# TASK:
When you copy the entries, match them exactly and omit the pictures.

# DATA PROVIDED:
● ● ● ● ●
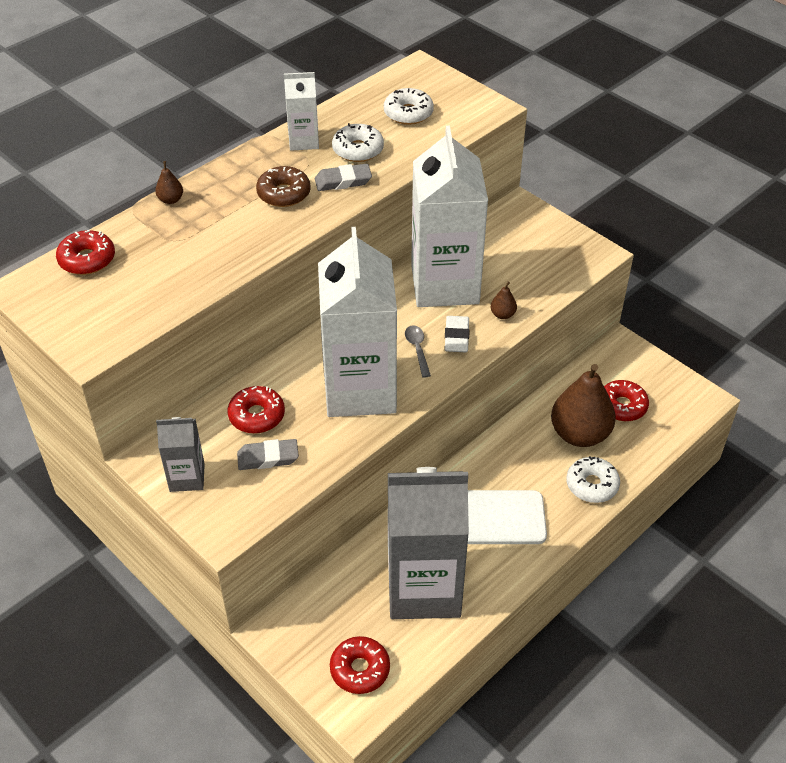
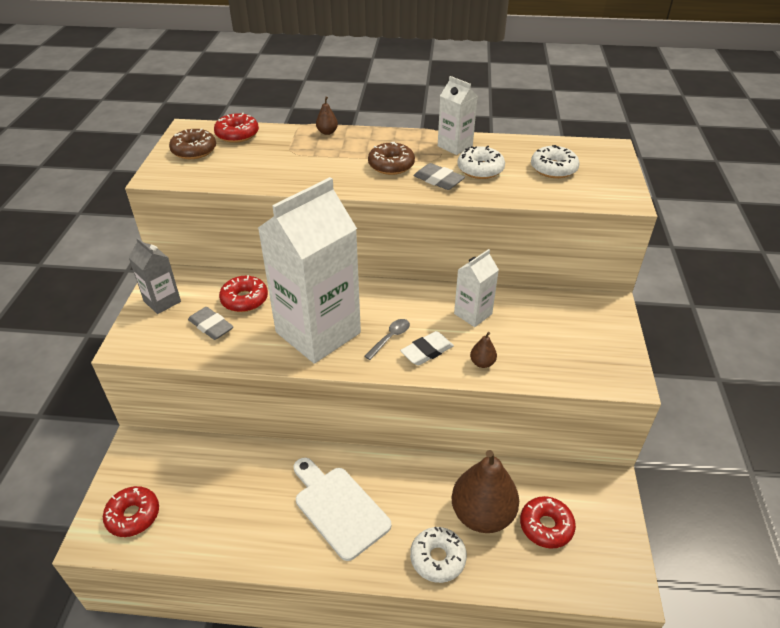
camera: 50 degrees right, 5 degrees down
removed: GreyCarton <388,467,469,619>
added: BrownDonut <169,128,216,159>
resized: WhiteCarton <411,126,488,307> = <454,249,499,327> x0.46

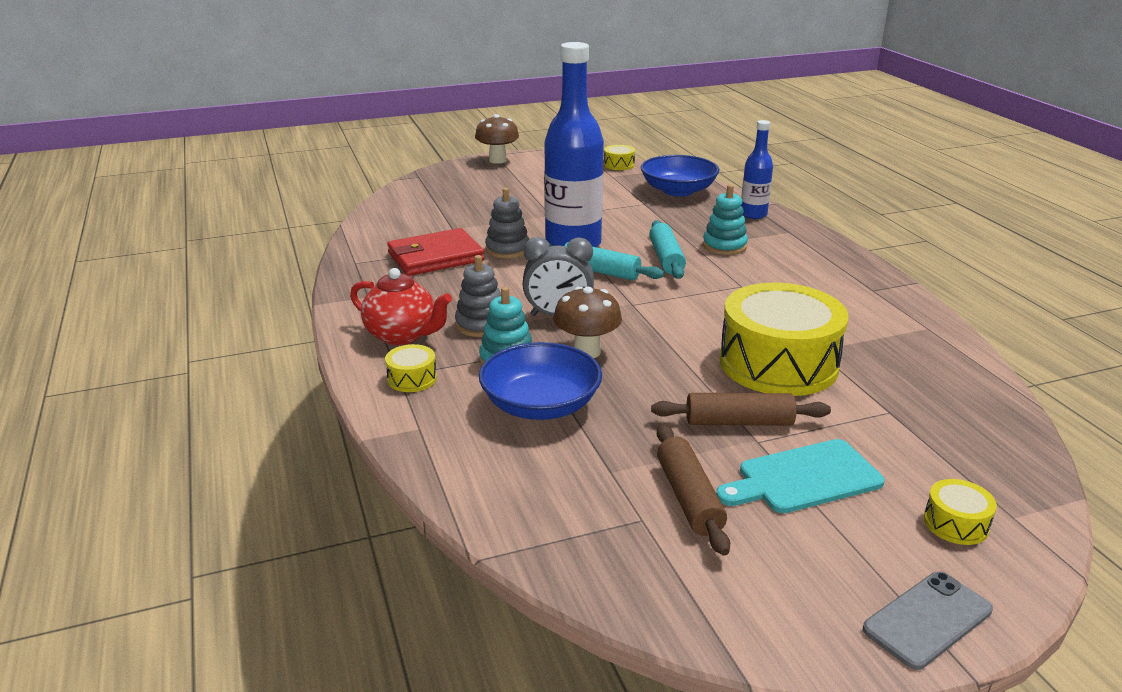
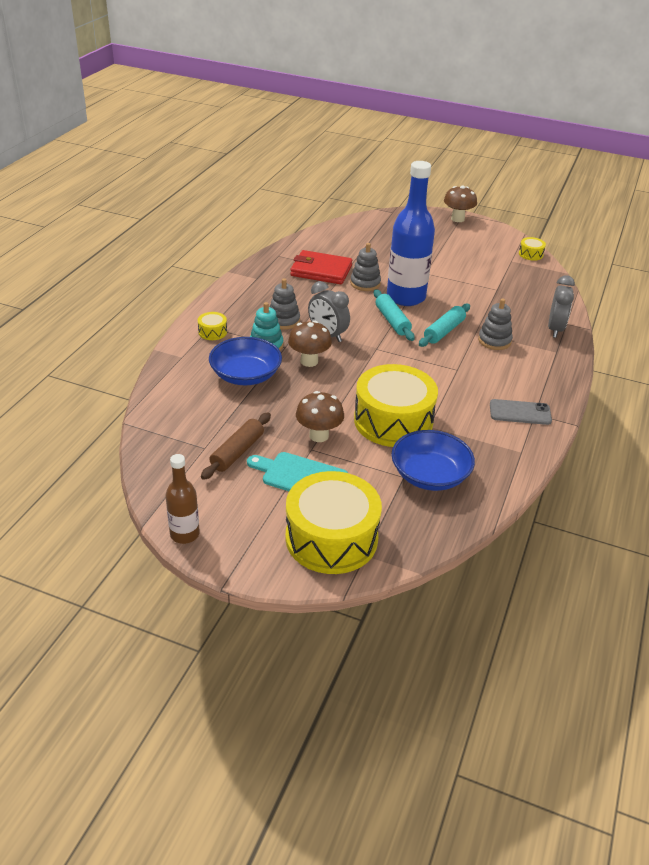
camera: 40 degrees right, 10 degrees up
removed: RedTeapot <350,268,452,345>
added: BrownBottle <166,454,200,544>
moved: BlueBowl <641,155,720,196> to <391,430,475,491>; GreyPhone <863,572,993,670> to <490,399,552,425>
replaced: BrownRollingPin <651,393,831,426> to BrownMushroom <296,391,344,442>; BlueBottle <741,120,773,219> to GreyClock <548,275,575,338>
recoloured: TurquoiseStackingToy <703,185,748,255> to GreyStackingToy <478,299,513,350>
resized: YellowDrum <924,479,997,545> = <285,471,382,574> x2.45

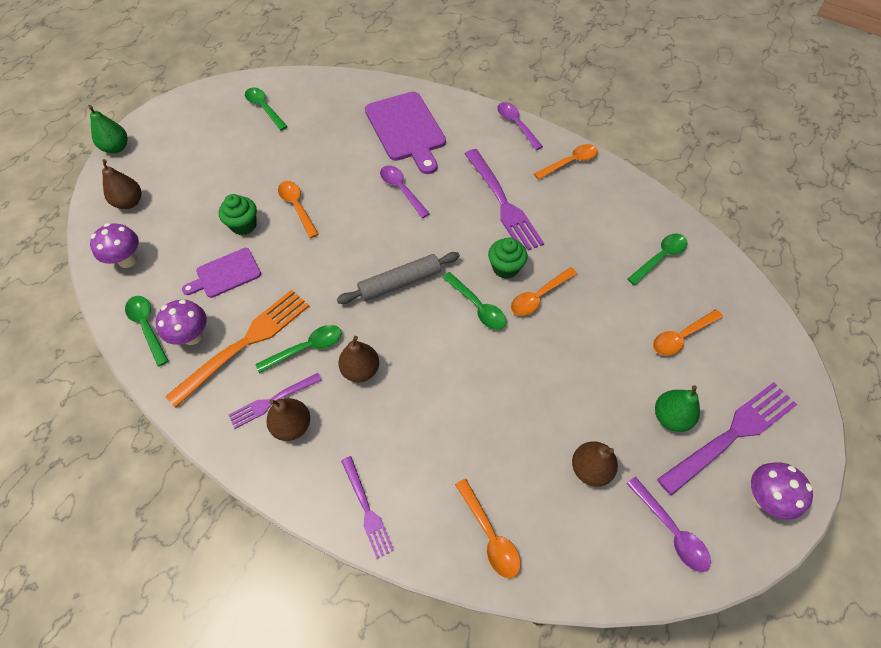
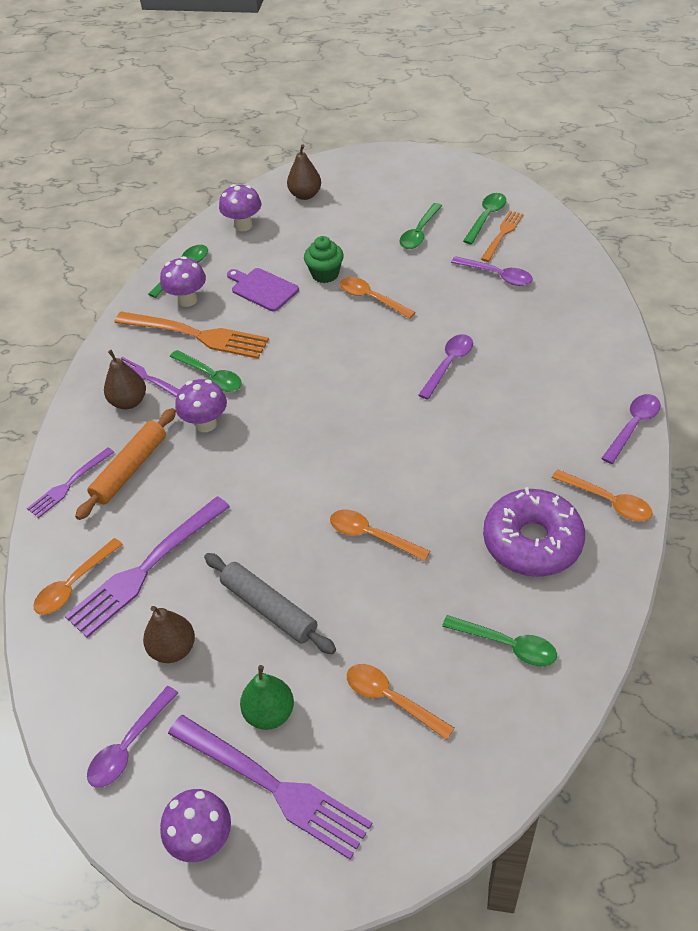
camera: 70 degrees right, 10 degrees down
removed: GreenPear <88,105,128,153>; PurpleCuttingBoard <365,92,446,174>; GreenCupcake <488,238,527,279>
added: OrangeRollingPin <75,408,176,520>; PurpleSpoon <451,256,533,286>; OrangeFork <481,211,524,262>; PurpleDonut <483,487,585,577>
moved: GreyRollingPin <337,252,460,304> to <204,553,336,654>; GreenSpoon <442,272,506,330> to <399,203,442,249>; PurpleFork <465,149,544,250> to <65,496,230,638>
replaced: BrownPear <338,336,379,382> to PurpleMushroom <175,379,227,432>
turned: OrangeSpoon <278,181,319,238> = <340,277,416,319> 90 degrees counterclockwise

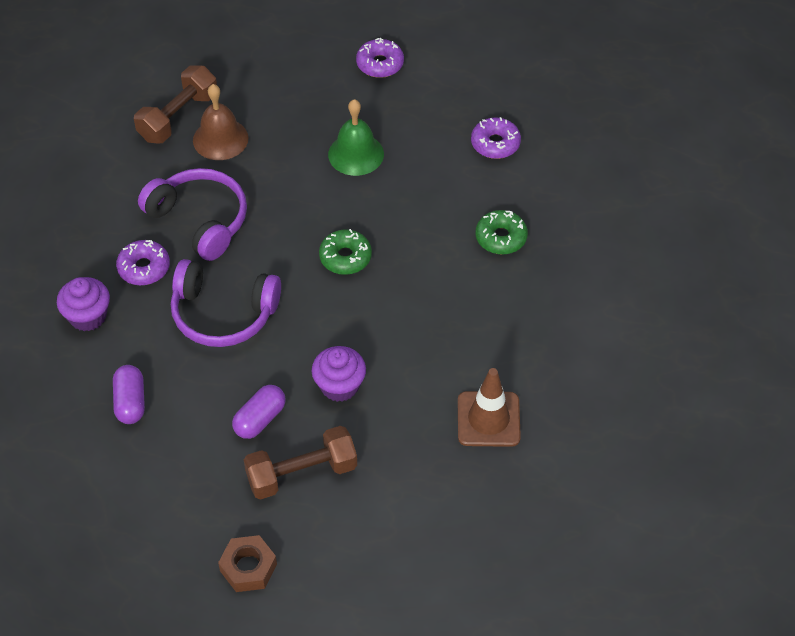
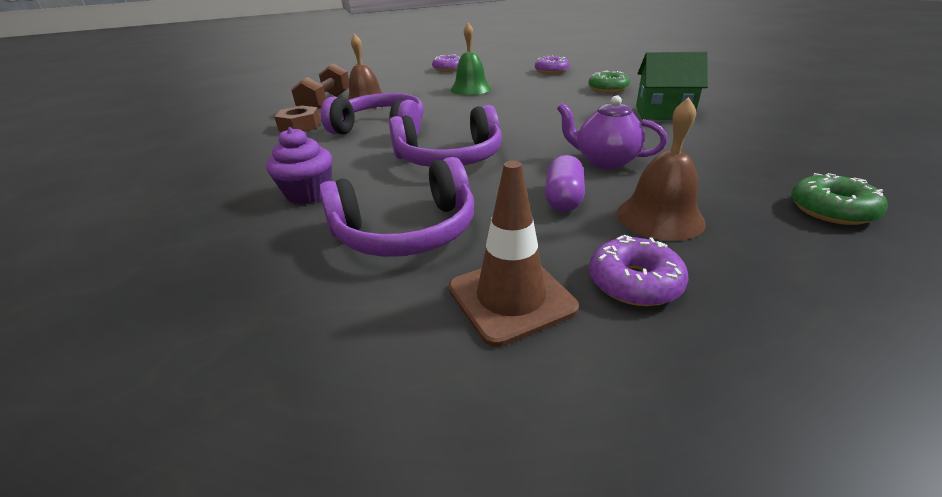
camera: 25 degrees left, 20 degrees down
added: GreenHouse <636,52,708,120>
moved: PurpleDonut <116,240,170,285> to <589,235,689,306>; BrownNut <218,535,277,592> to <274,105,321,132>; GreenDonut <319,229,372,275> to <791,173,888,225>; BrownTrafficCone <458,368,521,447> to <448,161,579,347>
replaced: PurpleCapsule <113,365,145,424> to PurpleHeadphones <319,157,474,257>; BrownDumbbell <244,426,357,500> to BrownBell <617,97,706,241>; PurpleCupcake <312,346,366,402> to PurpleTeapot <557,95,667,169>

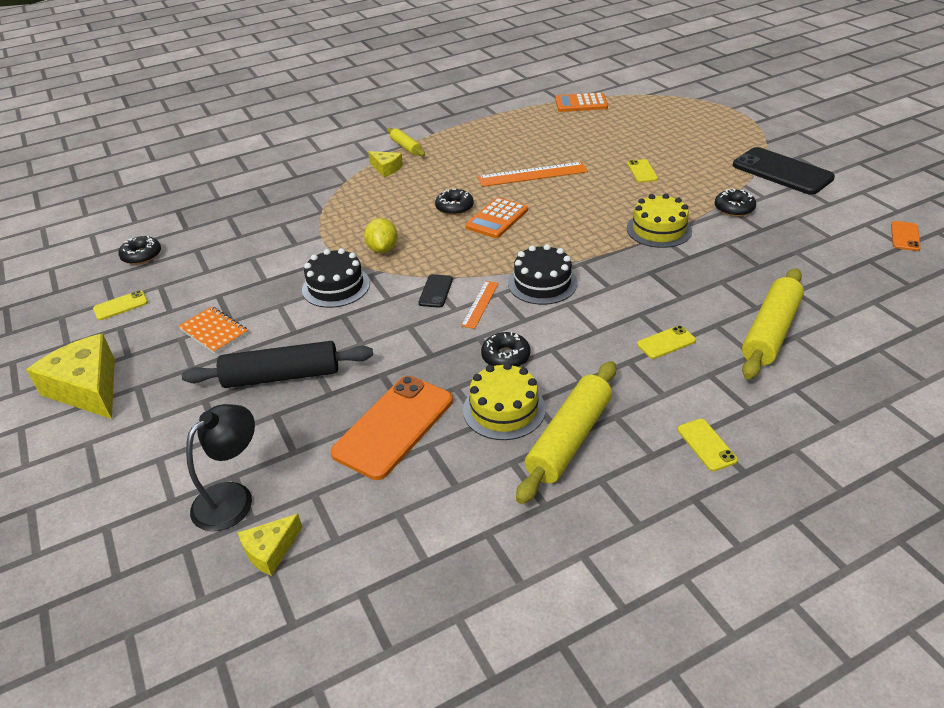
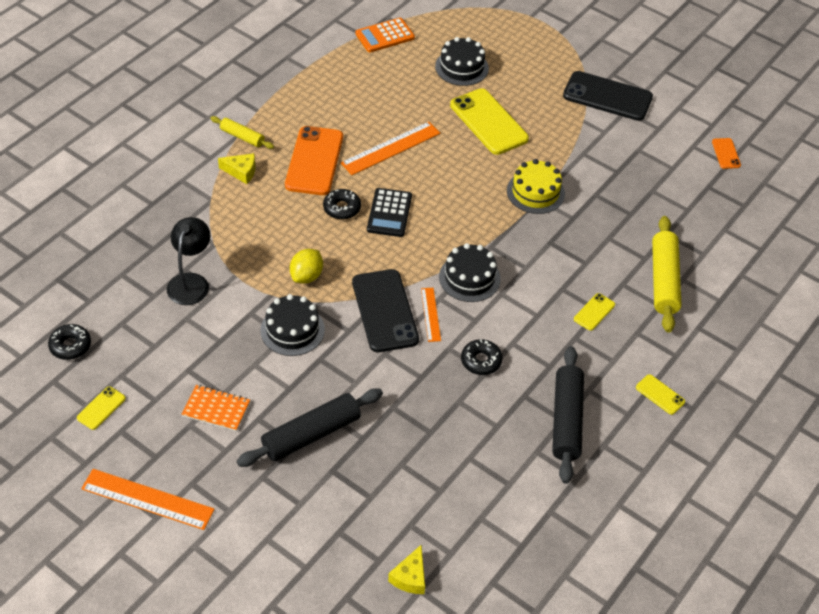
camera: 30 degrees left, 10 degrees up
removed: YellowCake <463,363,546,440>; BlackDonut <715,188,756,217>
added: BlackCake <435,37,489,86>
moved: BlackLamp <186,404,255,531> to <167,217,210,305>; OrangePhone <330,376,453,480> to <285,126,343,195>
replaced: YellowCheese <26,334,115,419> to OrangeRuler <81,469,215,530>
recoloured: OrangeCalculator <465,197,528,238> to BlackCalculator <367,188,412,237>; YellowRollingPin <516,361,616,504> to BlackRollingPin <552,346,584,484>
turned: YellowLemon <364,218,398,253> = <290,249,323,284> 60 degrees clockwise
resized: BlackPhone <418,274,453,308> = <352,269,419,352> x2.14; YellowPhone <627,159,658,183> = <450,88,529,155> x2.14

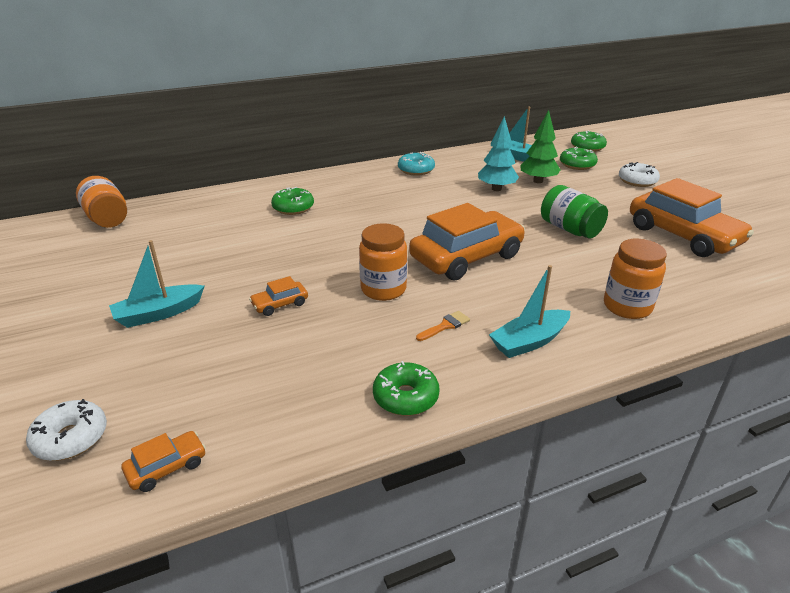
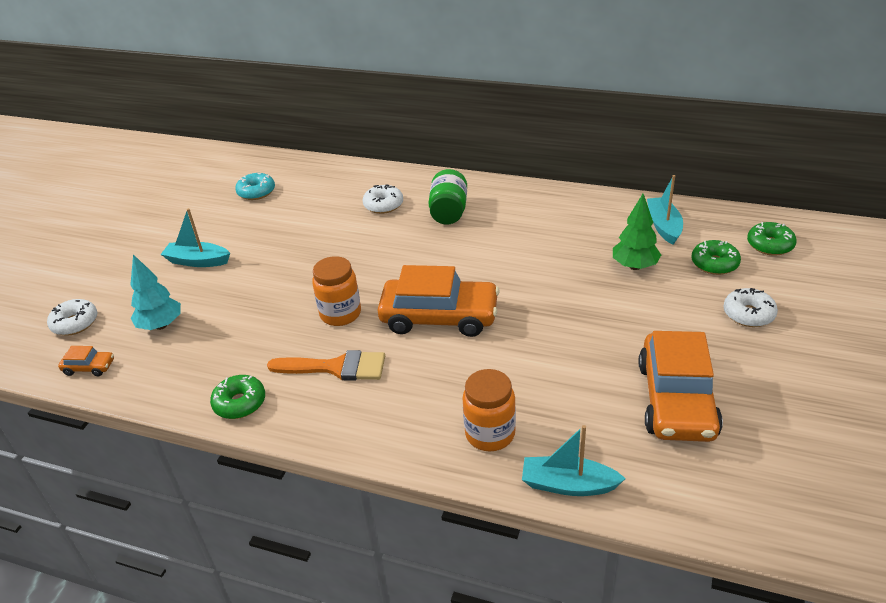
camera: 45 degrees right, 5 degrees up
removed: OrangeJar <76,176,127,228>; OrangeCar <249,276,308,316>
moved: TurquoiseDonut <398,152,435,176> to <235,173,275,200>; TurquoiseTree <478,116,519,191> to <130,254,181,330>; TurquoiseBoat <489,265,570,358> to <522,425,626,496>; GreenJar <541,185,608,239> to <428,169,467,225>
recoloured: GreenDonut <271,187,314,215> to WhiteDonut <363,184,403,214>
resized: OrangeBrush <416,311,470,341> = <267,350,385,381> x2.09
● ● ● ● ●
# EXERCISE RESPONSE:
camera: 50 degrees right, 5 degrees down
removed: GreyCarton <388,467,469,619>
added: BrownDonut <169,128,216,159>
resized: WhiteCarton <411,126,488,307> = <454,249,499,327> x0.46

camera: 40 degrees right, 10 degrees up
removed: RedTeapot <350,268,452,345>
added: BrownBottle <166,454,200,544>
moved: BlueBowl <641,155,720,196> to <391,430,475,491>; GreyPhone <863,572,993,670> to <490,399,552,425>
replaced: BrownRollingPin <651,393,831,426> to BrownMushroom <296,391,344,442>; BlueBottle <741,120,773,219> to GreyClock <548,275,575,338>
recoloured: TurquoiseStackingToy <703,185,748,255> to GreyStackingToy <478,299,513,350>
resized: YellowDrum <924,479,997,545> = <285,471,382,574> x2.45

camera: 70 degrees right, 10 degrees down
removed: GreenPear <88,105,128,153>; PurpleCuttingBoard <365,92,446,174>; GreenCupcake <488,238,527,279>
added: OrangeRollingPin <75,408,176,520>; PurpleSpoon <451,256,533,286>; OrangeFork <481,211,524,262>; PurpleDonut <483,487,585,577>
moved: GreyRollingPin <337,252,460,304> to <204,553,336,654>; GreenSpoon <442,272,506,330> to <399,203,442,249>; PurpleFork <465,149,544,250> to <65,496,230,638>
replaced: BrownPear <338,336,379,382> to PurpleMushroom <175,379,227,432>
turned: OrangeSpoon <278,181,319,238> = <340,277,416,319> 90 degrees counterclockwise

camera: 25 degrees left, 20 degrees down
added: GreenHouse <636,52,708,120>
moved: PurpleDonut <116,240,170,285> to <589,235,689,306>; BrownNut <218,535,277,592> to <274,105,321,132>; GreenDonut <319,229,372,275> to <791,173,888,225>; BrownTrafficCone <458,368,521,447> to <448,161,579,347>
replaced: PurpleCapsule <113,365,145,424> to PurpleHeadphones <319,157,474,257>; BrownDumbbell <244,426,357,500> to BrownBell <617,97,706,241>; PurpleCupcake <312,346,366,402> to PurpleTeapot <557,95,667,169>

camera: 30 degrees left, 10 degrees up
removed: YellowCake <463,363,546,440>; BlackDonut <715,188,756,217>
added: BlackCake <435,37,489,86>
moved: BlackLamp <186,404,255,531> to <167,217,210,305>; OrangePhone <330,376,453,480> to <285,126,343,195>
replaced: YellowCheese <26,334,115,419> to OrangeRuler <81,469,215,530>
recoloured: OrangeCalculator <465,197,528,238> to BlackCalculator <367,188,412,237>; YellowRollingPin <516,361,616,504> to BlackRollingPin <552,346,584,484>
turned: YellowLemon <364,218,398,253> = <290,249,323,284> 60 degrees clockwise
resized: BlackPhone <418,274,453,308> = <352,269,419,352> x2.14; YellowPhone <627,159,658,183> = <450,88,529,155> x2.14

camera: 45 degrees right, 5 degrees up
removed: OrangeJar <76,176,127,228>; OrangeCar <249,276,308,316>
moved: TurquoiseDonut <398,152,435,176> to <235,173,275,200>; TurquoiseTree <478,116,519,191> to <130,254,181,330>; TurquoiseBoat <489,265,570,358> to <522,425,626,496>; GreenJar <541,185,608,239> to <428,169,467,225>
recoloured: GreenDonut <271,187,314,215> to WhiteDonut <363,184,403,214>
resized: OrangeBrush <416,311,470,341> = <267,350,385,381> x2.09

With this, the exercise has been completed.